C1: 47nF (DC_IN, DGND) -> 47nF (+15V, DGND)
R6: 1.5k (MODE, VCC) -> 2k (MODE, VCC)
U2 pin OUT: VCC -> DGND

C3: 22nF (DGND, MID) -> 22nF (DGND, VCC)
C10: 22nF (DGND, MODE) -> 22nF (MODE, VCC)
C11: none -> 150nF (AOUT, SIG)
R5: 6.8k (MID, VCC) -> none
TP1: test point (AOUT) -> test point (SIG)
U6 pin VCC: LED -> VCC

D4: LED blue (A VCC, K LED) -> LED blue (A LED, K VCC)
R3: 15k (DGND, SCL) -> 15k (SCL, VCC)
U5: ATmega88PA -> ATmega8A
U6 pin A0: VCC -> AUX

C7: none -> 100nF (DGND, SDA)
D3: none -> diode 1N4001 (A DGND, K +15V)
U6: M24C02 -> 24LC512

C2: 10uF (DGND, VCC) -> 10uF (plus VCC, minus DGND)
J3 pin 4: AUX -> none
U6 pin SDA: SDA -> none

○ ○ ○ ○ ○

- WHAT THE EXERCISE ASKS
Which lines run from the first of the listing to the line containing "R5: 6.8k (MID, VCC) -> none"? Reproduce those exactly, both ends included.

- EXERCISE SOLUTION
C1: 47nF (DC_IN, DGND) -> 47nF (+15V, DGND)
R6: 1.5k (MODE, VCC) -> 2k (MODE, VCC)
U2 pin OUT: VCC -> DGND

C3: 22nF (DGND, MID) -> 22nF (DGND, VCC)
C10: 22nF (DGND, MODE) -> 22nF (MODE, VCC)
C11: none -> 150nF (AOUT, SIG)
R5: 6.8k (MID, VCC) -> none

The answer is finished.